* [ABOUT THIS TASK] Filtering the records below, copy only those lines that include the word "minus".
[[ RAW DATA open ]]
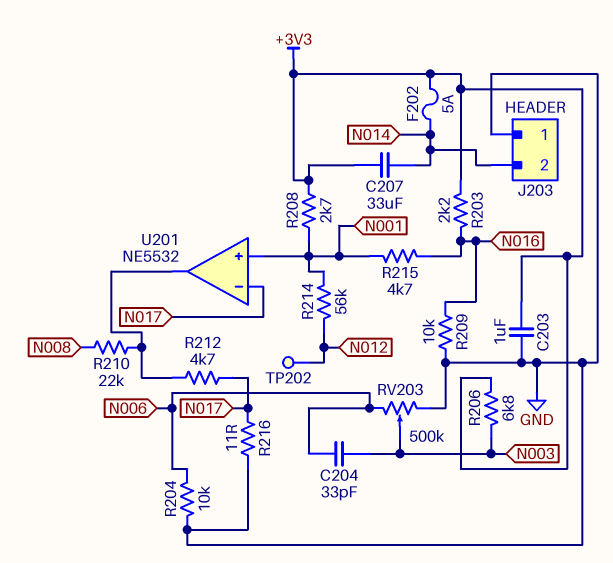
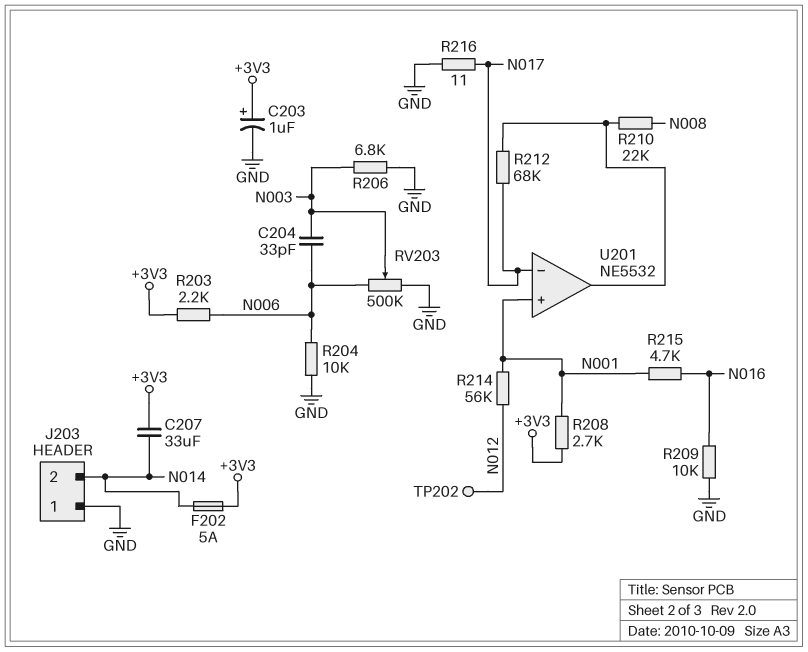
C203: 1uF (+3V3, GND) -> 1uF (plus +3V3, minus GND)
R203: 2.2k (+3V3, N016) -> 2.2k (+3V3, N006)
R206: 6.8k (+3V3, N003) -> 6.8k (GND, N003)
R212: 4.7k (N017, U201/out) -> 68k (N017, U201/out)

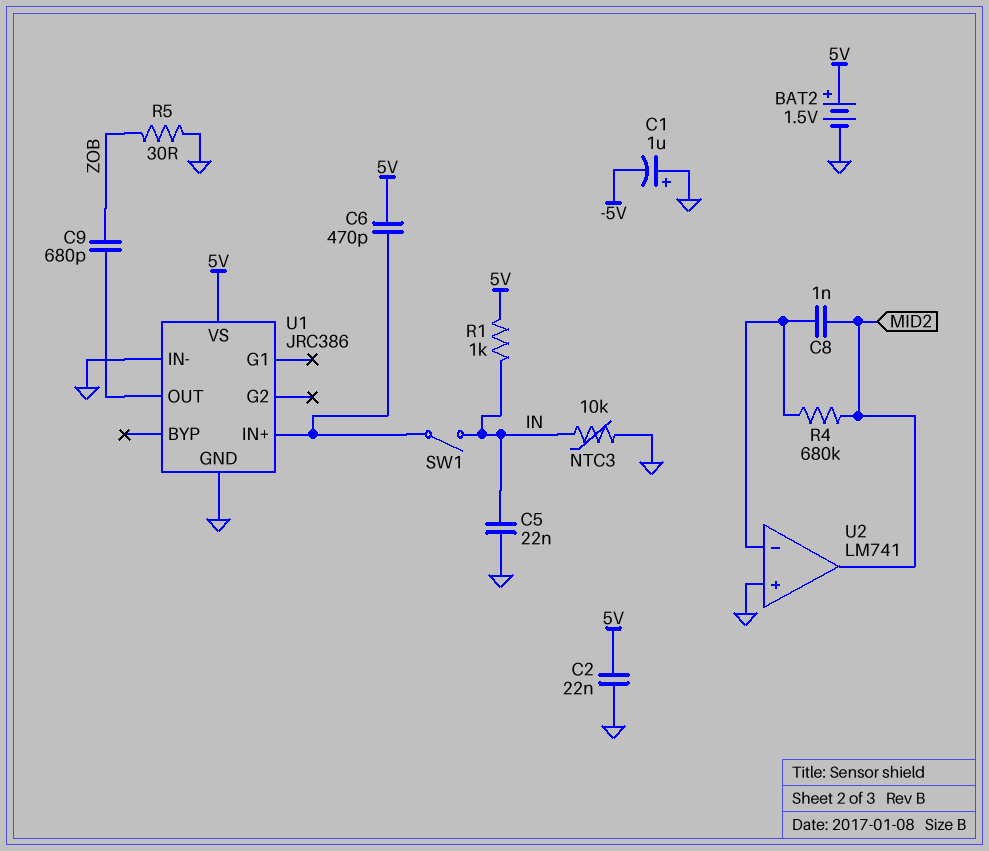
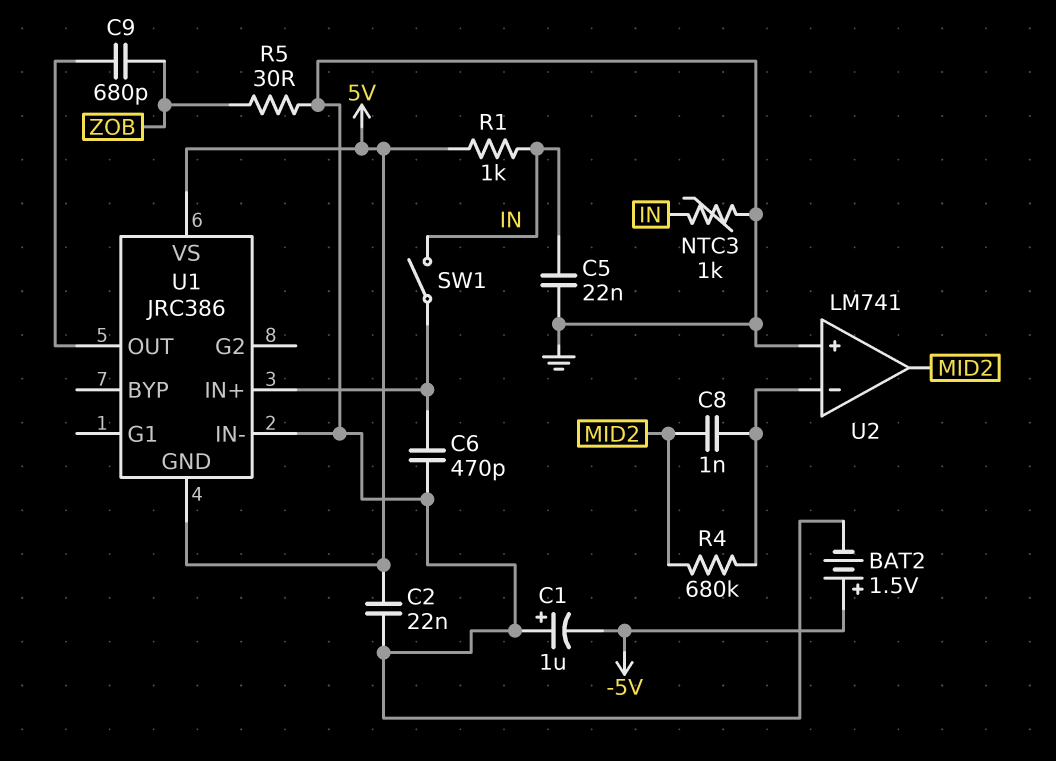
BAT2: 1.5V (plus 5V, minus GND) -> 1.5V (plus -5V, minus GND)
C6: 470pF (5V, U1/IN+) -> 470pF (GND, U1/IN+)
NTC3: 10k (GND, IN) -> 1k (GND, IN)
U1 pin GND: GND -> 5V

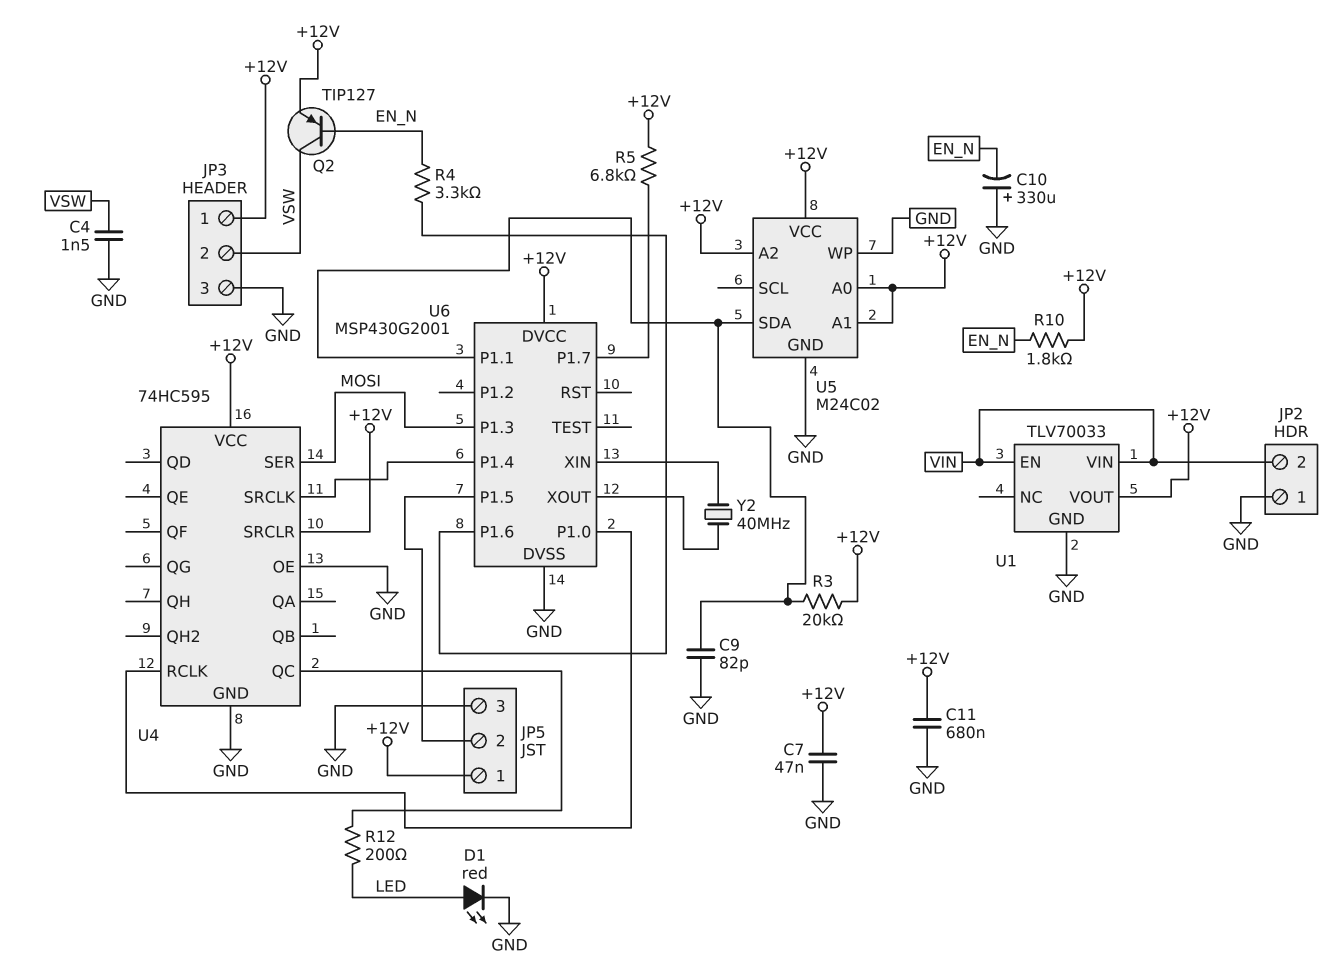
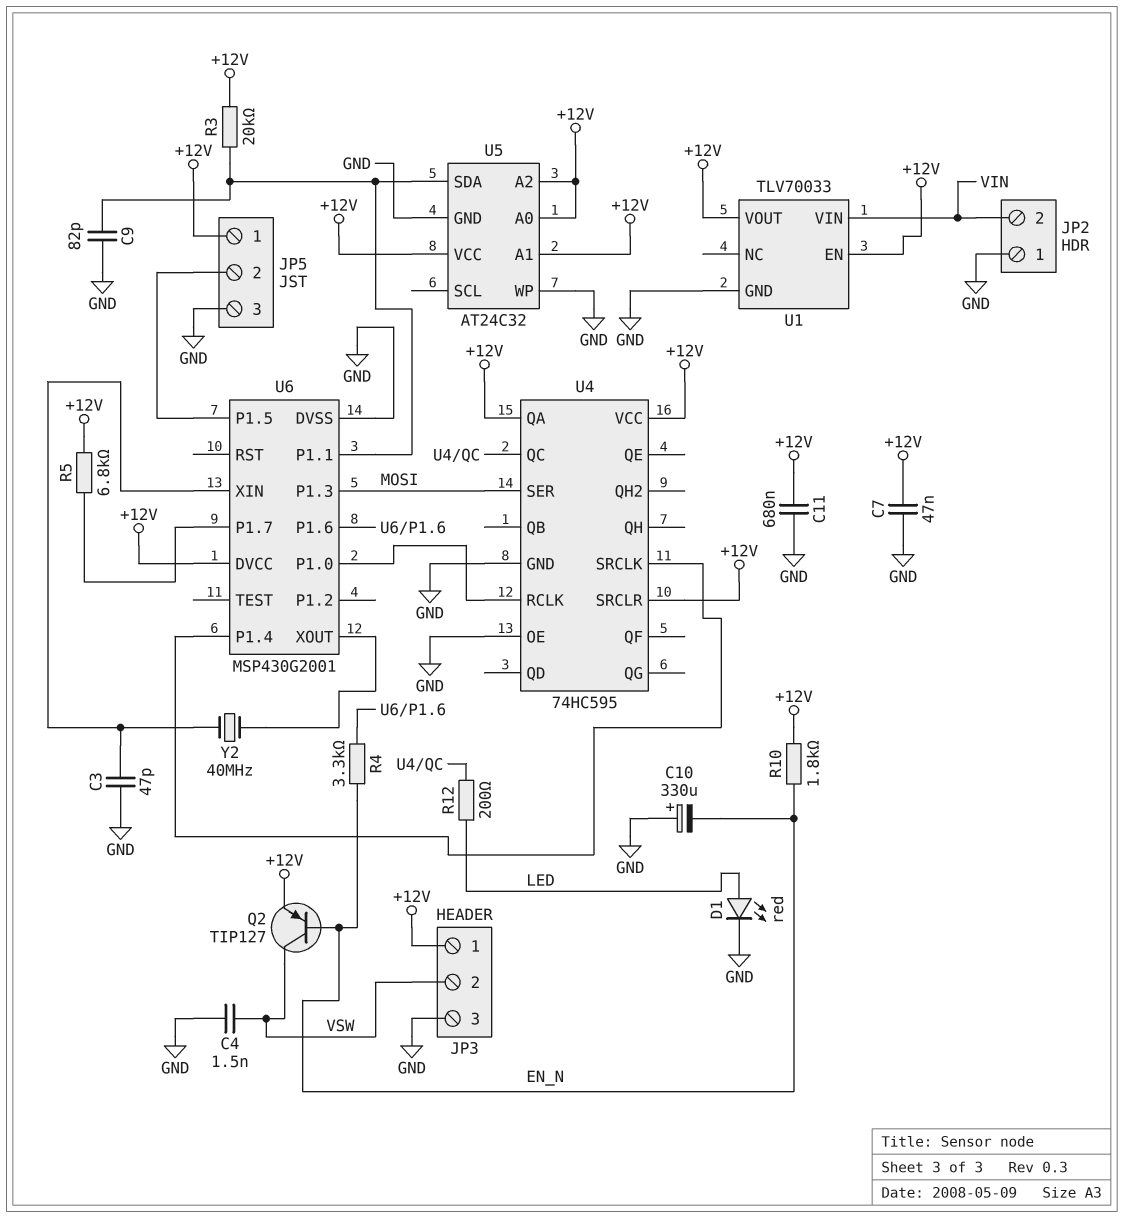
C3: none -> 47pF (GND, U6/XIN)
U1 pin EN: VIN -> +12V
U4 pin QA: none -> +12V
U5: M24C02 -> AT24C32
[[ RAW DATA closed ]]
* [SOLUTION TO THIS PROBLEM]
C203: 1uF (+3V3, GND) -> 1uF (plus +3V3, minus GND)
BAT2: 1.5V (plus 5V, minus GND) -> 1.5V (plus -5V, minus GND)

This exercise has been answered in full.